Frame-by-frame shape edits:
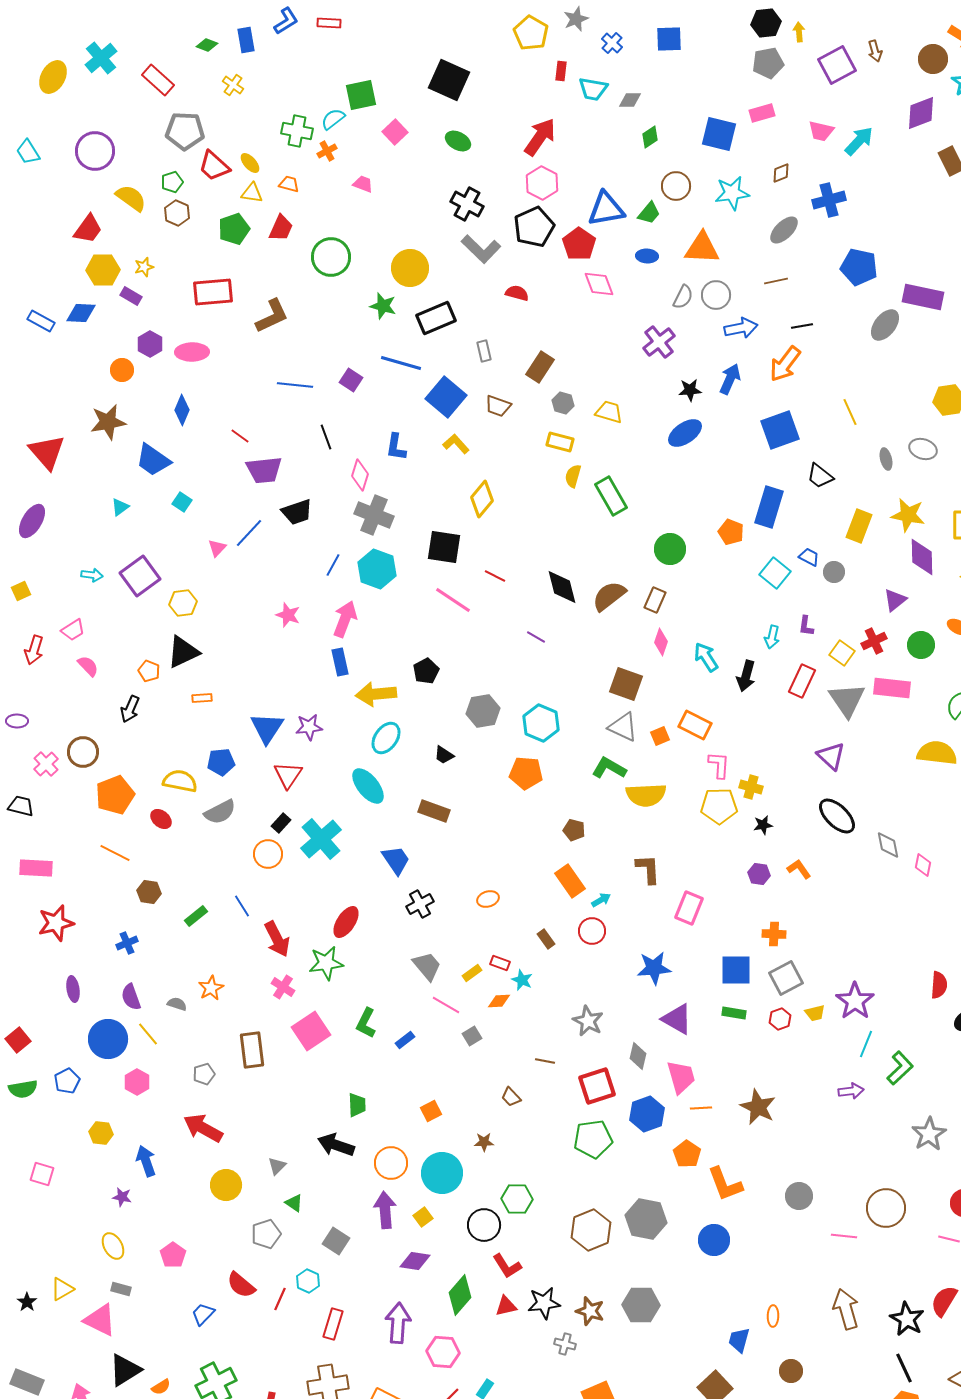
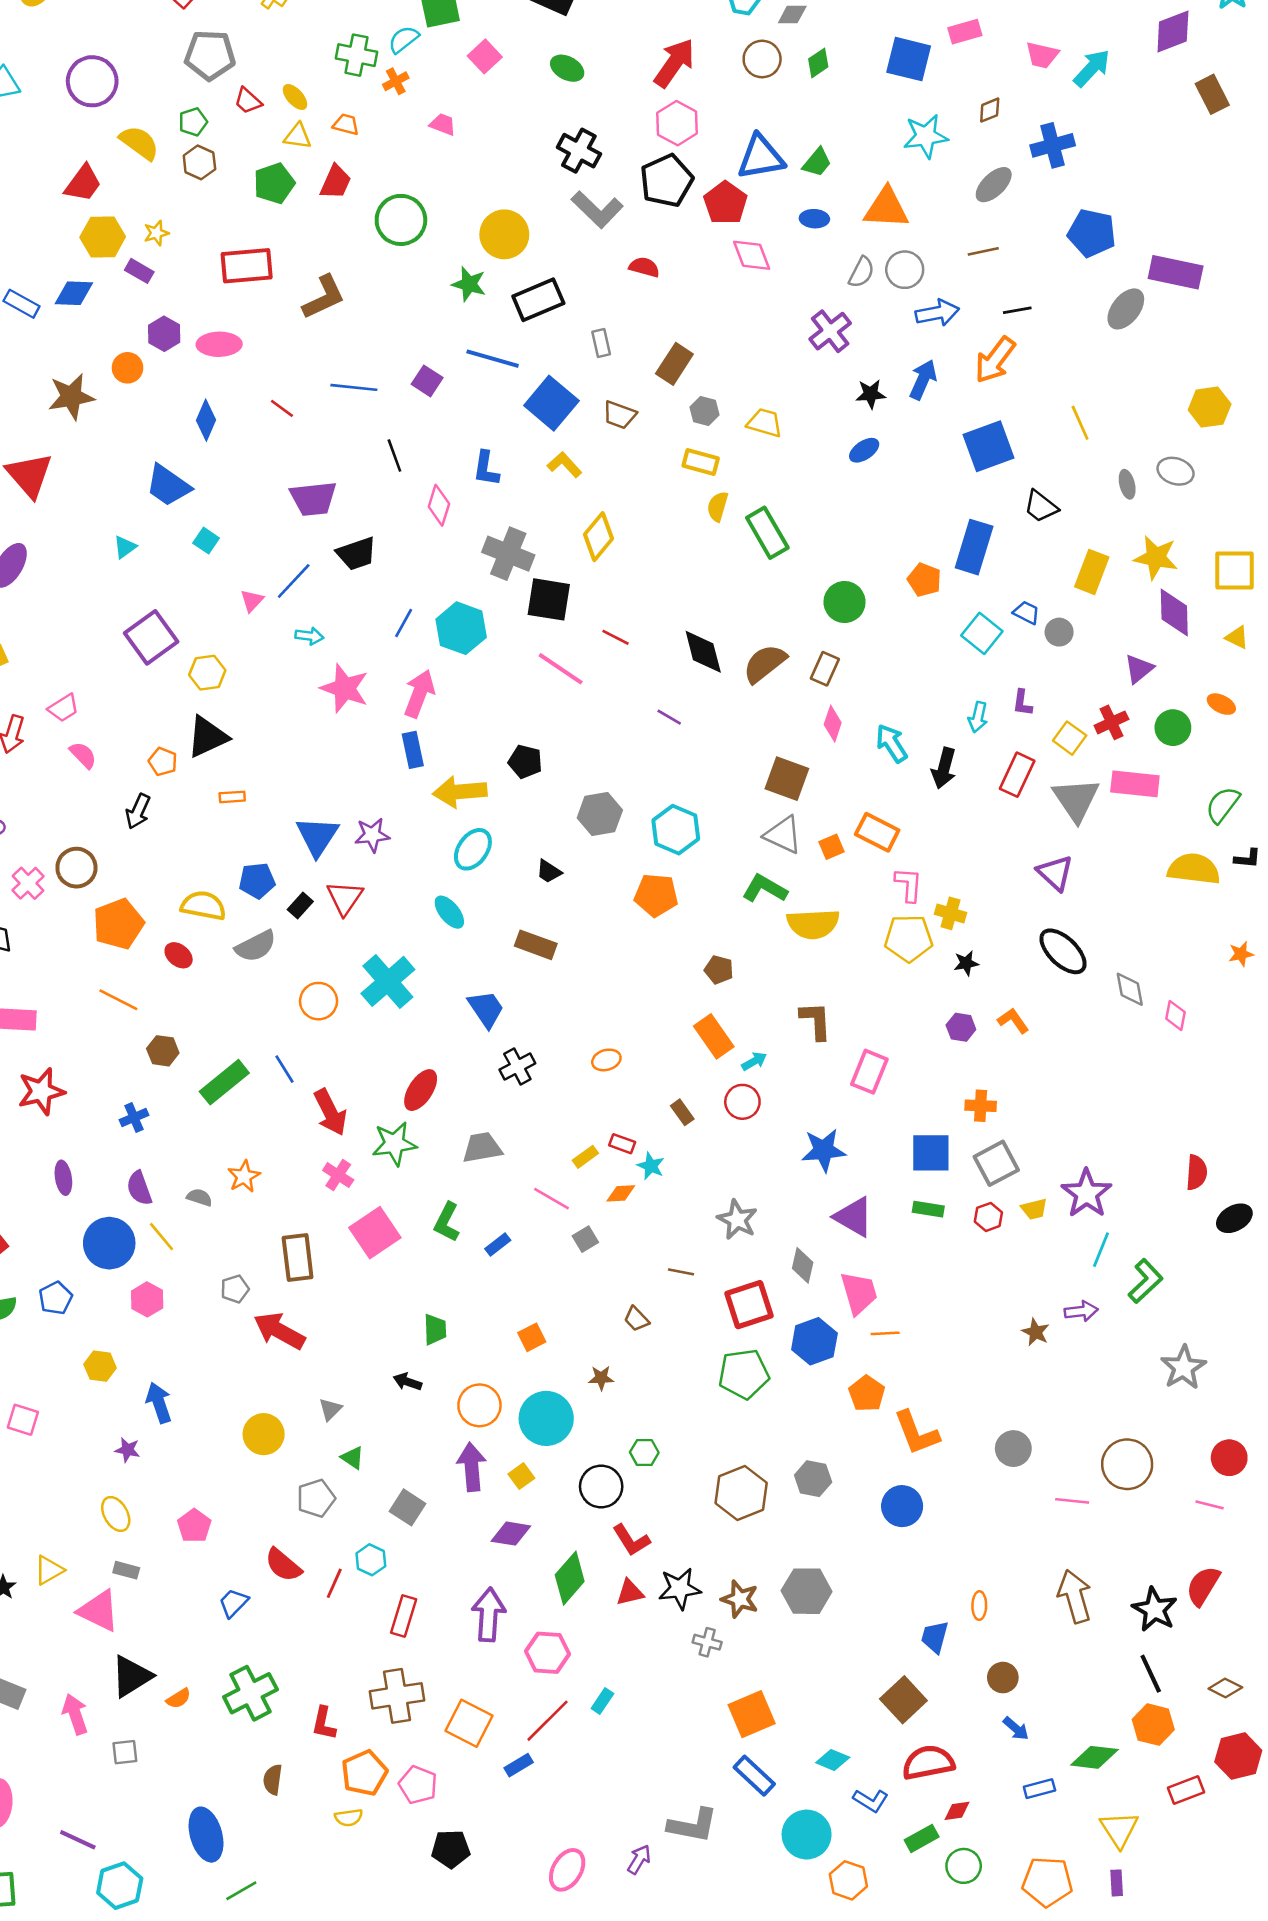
red trapezoid: (214, 166) -> (248, 101), size x0.7
brown circle: (676, 186) -> (762, 59), moved
brown star: (108, 422) -> (71, 397), moved
blue ellipse: (685, 433) -> (864, 450), size x0.7
red line: (240, 436) -> (282, 408), moved
gray cross: (374, 515) -> (508, 554), moved
cyan arrow: (92, 575) -> (309, 636), moved
pink star: (288, 615) -> (345, 688), size x1.5
black pentagon: (426, 671) -> (525, 762), turned -30
cyan ellipse: (368, 786) -> (449, 912), size x0.7
black rectangle: (281, 823) -> (300, 906), moved
green rectangle: (196, 916) -> (224, 1082), size x1.6
gray trapezoid: (427, 966) -> (482, 1148), moved, turned -60
brown star: (758, 1107) -> (1036, 1332), moved, size x0.6
red arrow: (203, 1128) -> (279, 1331), moved
black arrow: (336, 1145) -> (408, 1382), size x0.6
green hexagon: (517, 1199) -> (644, 1452), size x0.7
gray hexagon: (646, 1219) -> (813, 1479), size x0.7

INSTRUCTIONS TO FOLLOW. Each entry is to be returned as it stands, and each picture is to be left out.

RESPONSE TO THIS TASK.
red trapezoid: (214, 166) -> (248, 101), size x0.7
brown circle: (676, 186) -> (762, 59), moved
brown star: (108, 422) -> (71, 397), moved
blue ellipse: (685, 433) -> (864, 450), size x0.7
red line: (240, 436) -> (282, 408), moved
gray cross: (374, 515) -> (508, 554), moved
cyan arrow: (92, 575) -> (309, 636), moved
pink star: (288, 615) -> (345, 688), size x1.5
black pentagon: (426, 671) -> (525, 762), turned -30
cyan ellipse: (368, 786) -> (449, 912), size x0.7
black rectangle: (281, 823) -> (300, 906), moved
green rectangle: (196, 916) -> (224, 1082), size x1.6
gray trapezoid: (427, 966) -> (482, 1148), moved, turned -60
brown star: (758, 1107) -> (1036, 1332), moved, size x0.6
red arrow: (203, 1128) -> (279, 1331), moved
black arrow: (336, 1145) -> (408, 1382), size x0.6
green hexagon: (517, 1199) -> (644, 1452), size x0.7
gray hexagon: (646, 1219) -> (813, 1479), size x0.7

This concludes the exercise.